- Assignment: Only the lines from the one containing "building: none -> [59,217,107,283]" to the end of the data below belong in the answer, each repeated exactly; no pictures.

- Input material:

────────────────

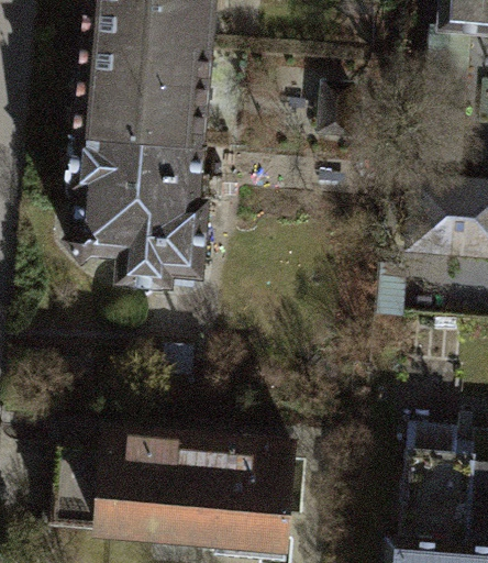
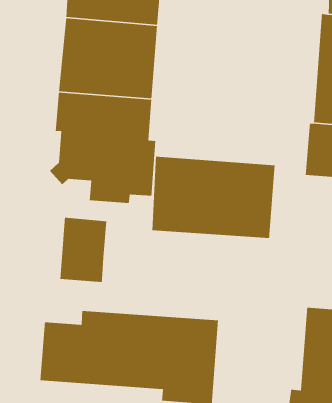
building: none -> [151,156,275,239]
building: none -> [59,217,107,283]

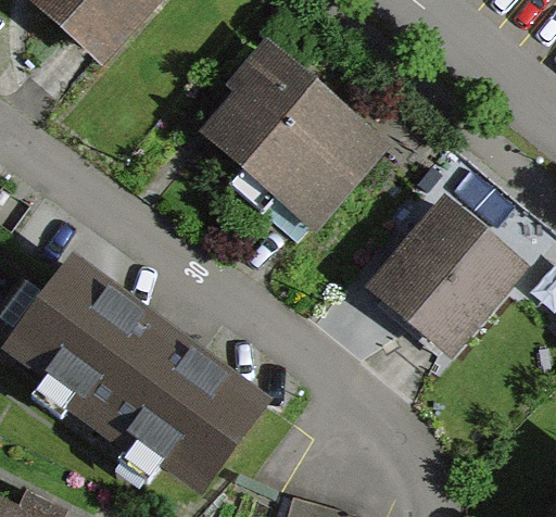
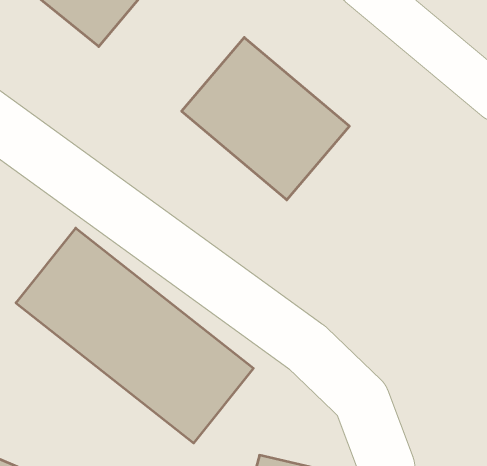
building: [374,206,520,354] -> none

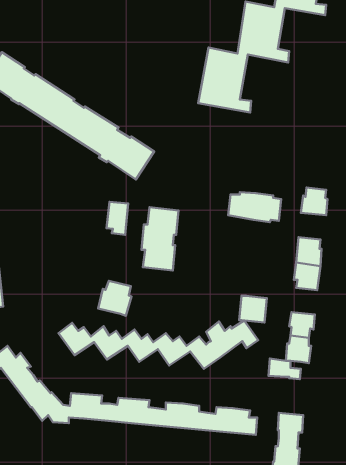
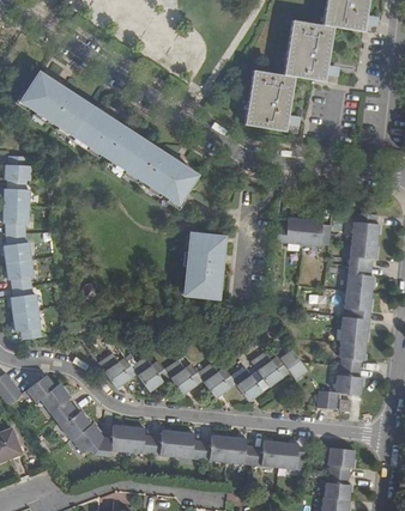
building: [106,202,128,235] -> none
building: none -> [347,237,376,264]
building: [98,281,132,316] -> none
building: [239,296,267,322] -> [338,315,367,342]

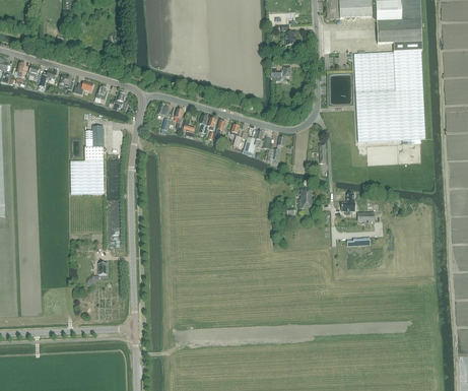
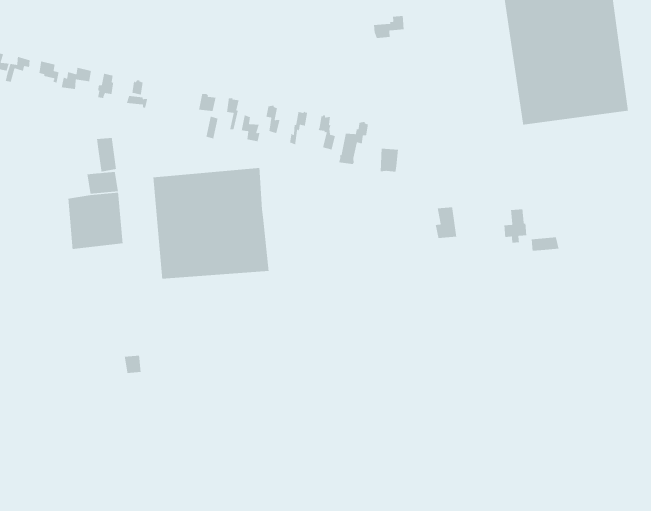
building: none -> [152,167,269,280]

────────────────

- Solution for this problem:
building: none -> [59,217,107,283]

building: [374,206,520,354] -> none

building: [106,202,128,235] -> none
building: none -> [347,237,376,264]
building: [98,281,132,316] -> none
building: [239,296,267,322] -> [338,315,367,342]

building: none -> [152,167,269,280]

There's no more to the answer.